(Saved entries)
::::
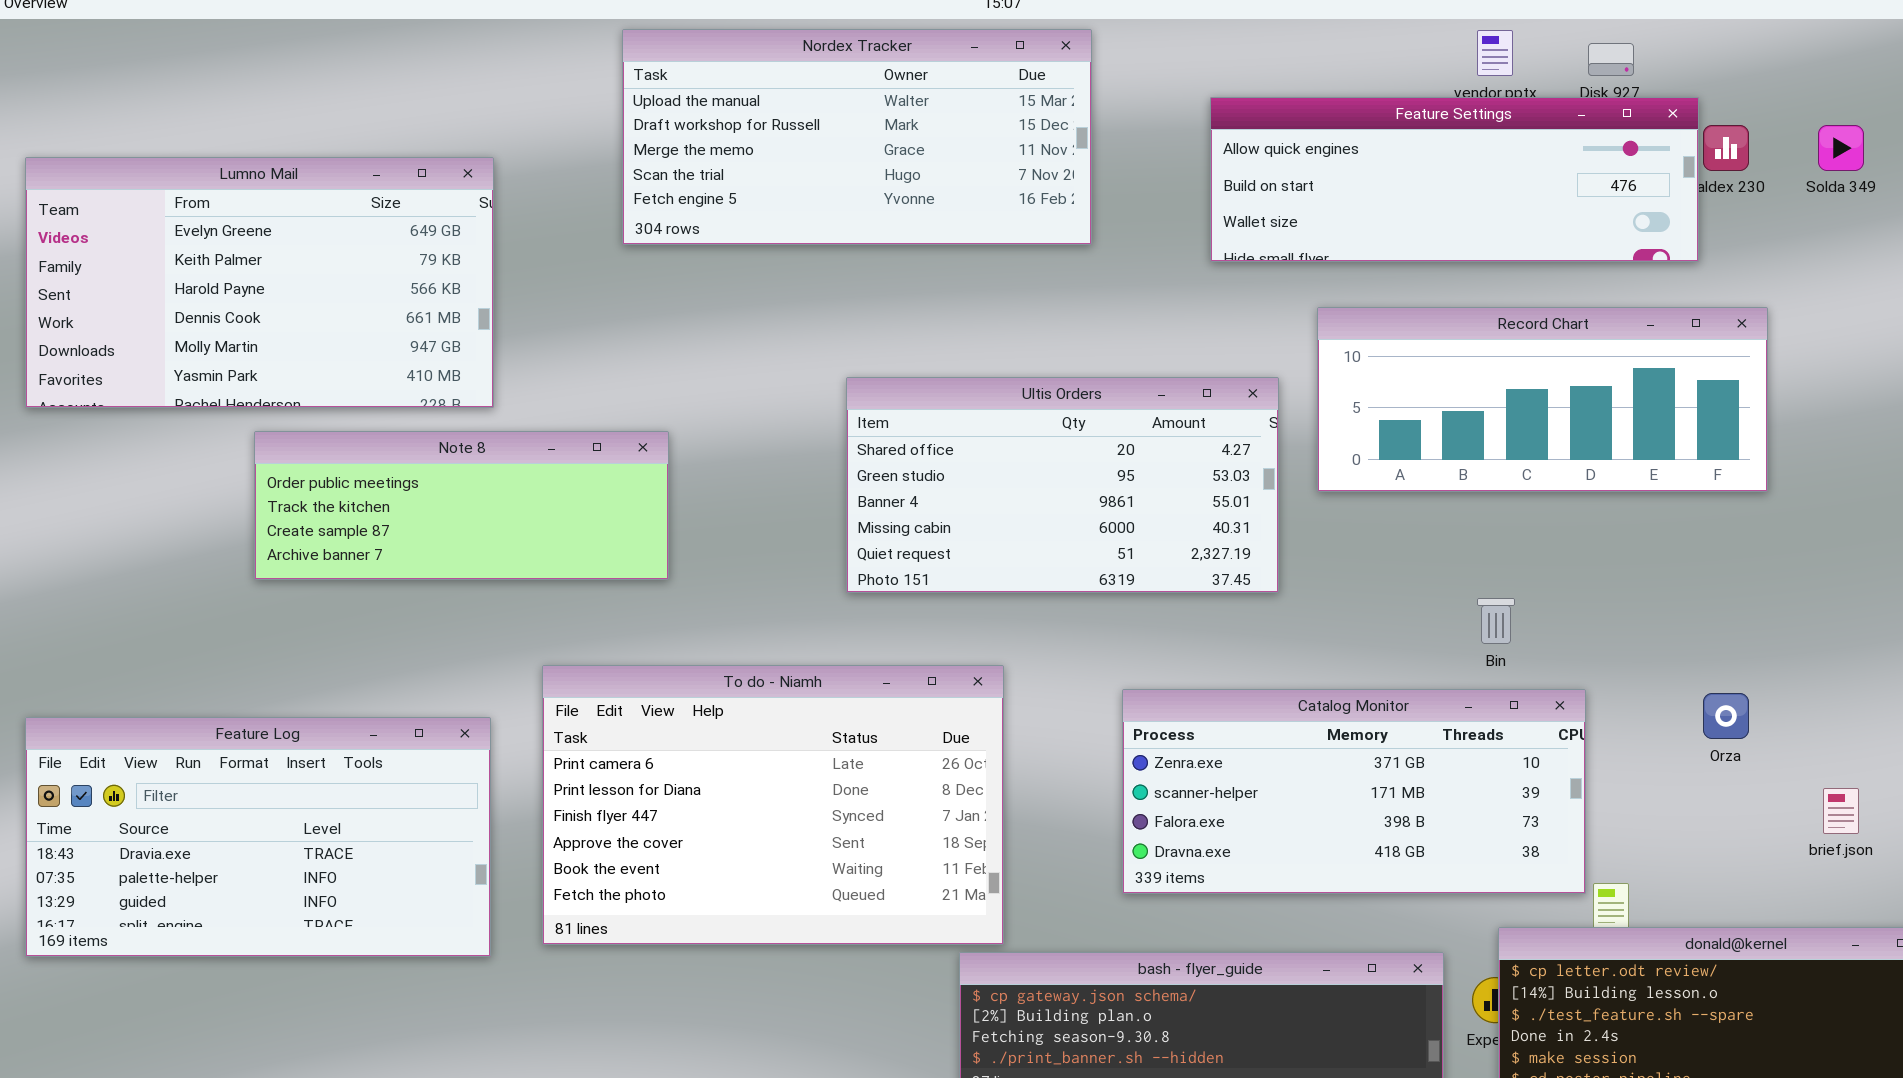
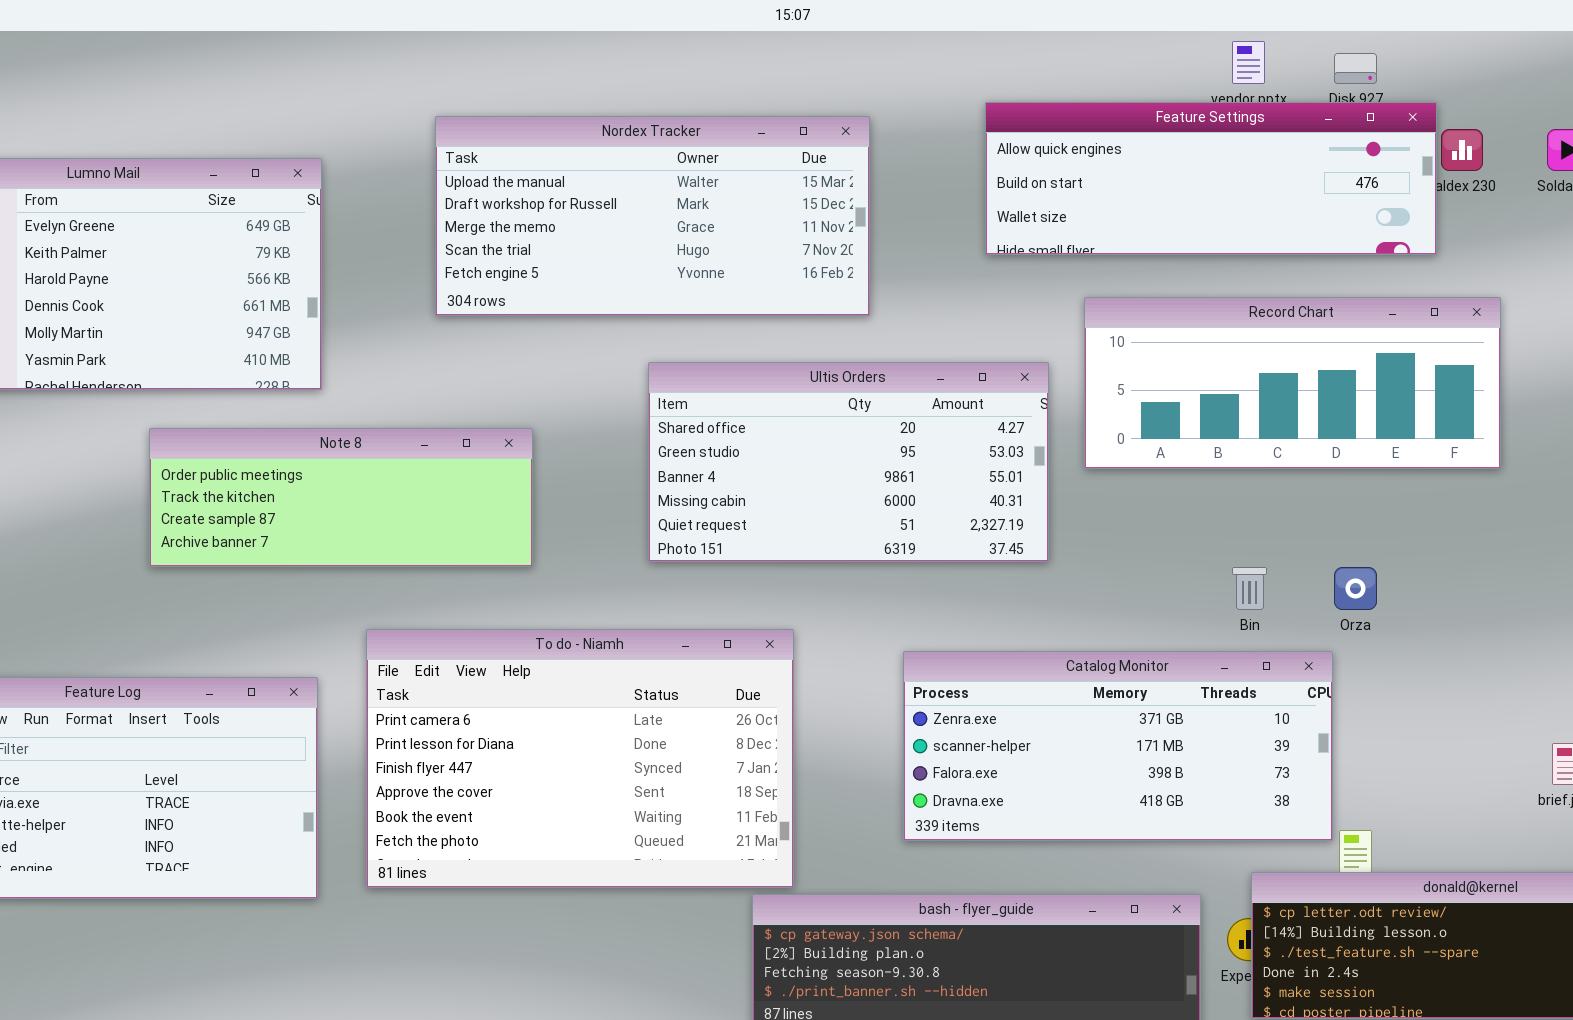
Nordex Tracker: [622,29,1092,245] -> [435,116,870,316], moved
Note 8: [254,431,669,580] -> [149,428,533,567], moved
Orza: [1703,693,1749,739] -> [1334,567,1377,610], moved

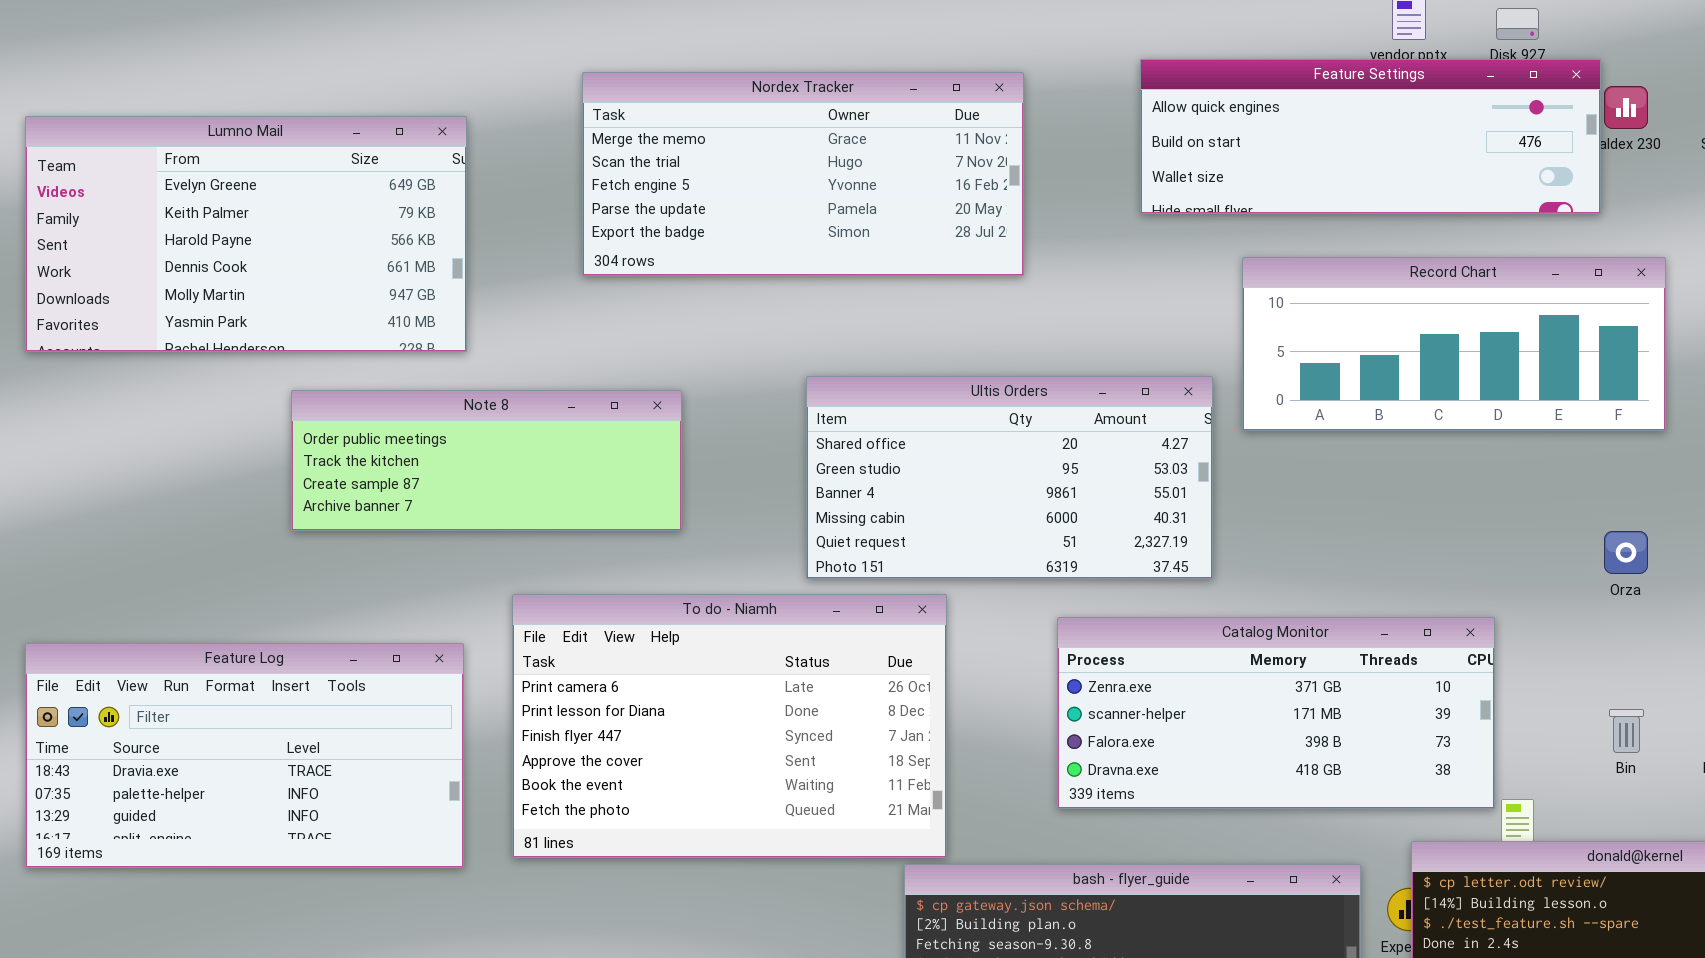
Nordex Tracker: [435,116,870,316] -> [582,72,1024,276], scrolled down 2 rows
Ultis Orders: [648,362,1049,562] -> [806,376,1213,579], moved
Bin: [1232,567,1267,610] -> [1609,709,1644,753], moved
Orza: [1334,567,1377,610] -> [1604,531,1648,574], moved

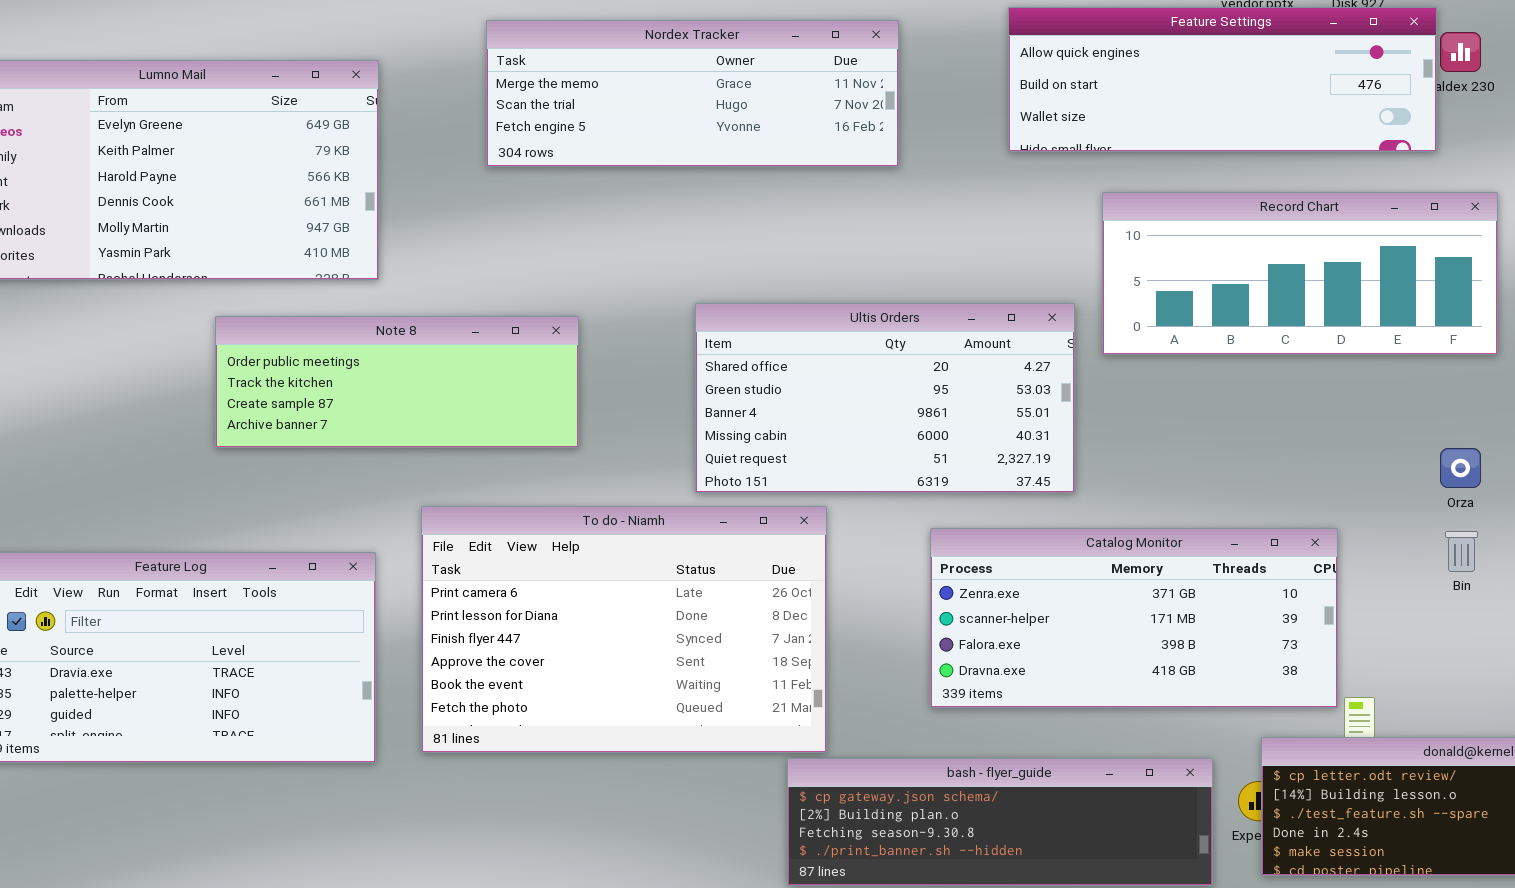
Nordex Tracker: [582,72,1024,276] -> [486,20,899,167], resized
Bin: [1609,709,1644,753] -> [1445,531,1478,572], moved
::::
**Problem statement**
From the line containing "Nordex Tracker: [582,72,1024,276]" down to the last line of the data, transcribe every line exactly; nothing else should appear.

**Result below**
Nordex Tracker: [582,72,1024,276] -> [486,20,899,167], resized
Bin: [1609,709,1644,753] -> [1445,531,1478,572], moved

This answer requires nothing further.